[Stored items from a collection]

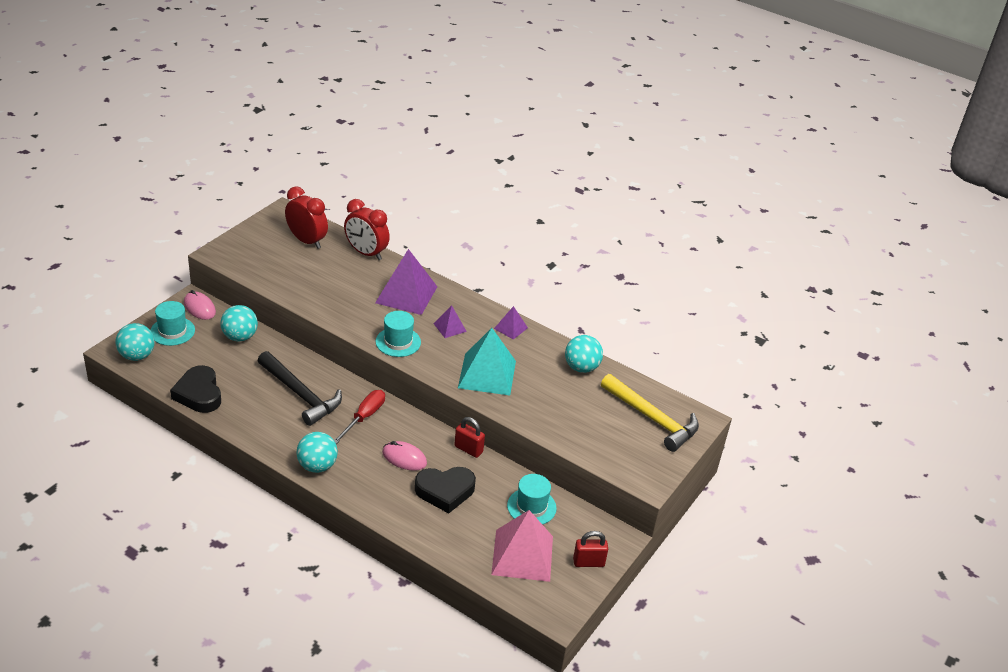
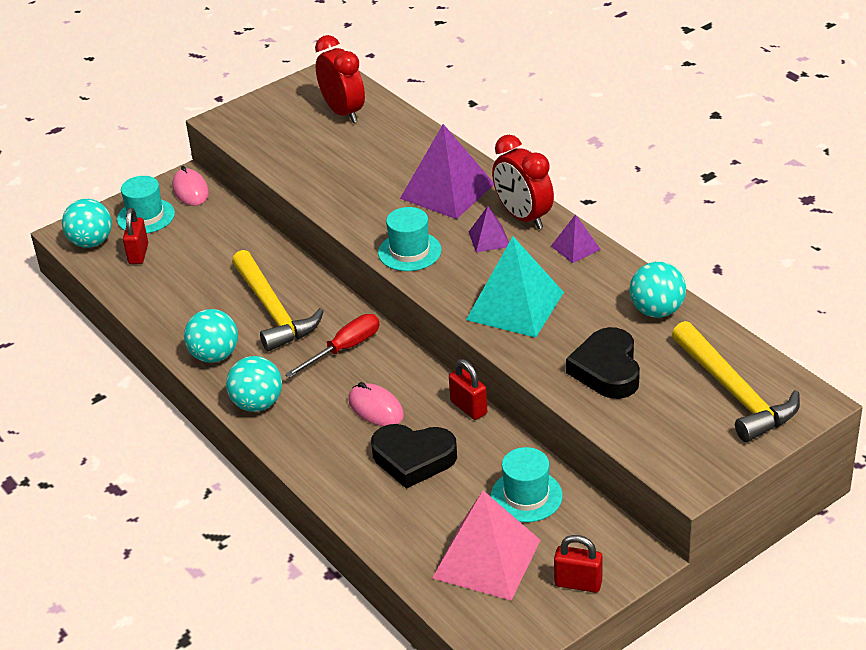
camera: 25 degrees right, 0 degrees up
black heart [170,365,221,413] -> black heart moved to [566,327,640,399]
turquoise ball [220,305,258,341] -> turquoise ball moved to [184,309,238,363]
black hammer [258,351,342,426] -> yellow hammer [232,250,324,351]
red clock [344,199,390,260] -> red clock moved to [492,135,554,229]
none -> red padlock [123,208,148,264]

TASK ITEM> Repeat the records above exactly. No pictures go into the repeat.

RESPONSE>
camera: 25 degrees right, 0 degrees up
black heart [170,365,221,413] -> black heart moved to [566,327,640,399]
turquoise ball [220,305,258,341] -> turquoise ball moved to [184,309,238,363]
black hammer [258,351,342,426] -> yellow hammer [232,250,324,351]
red clock [344,199,390,260] -> red clock moved to [492,135,554,229]
none -> red padlock [123,208,148,264]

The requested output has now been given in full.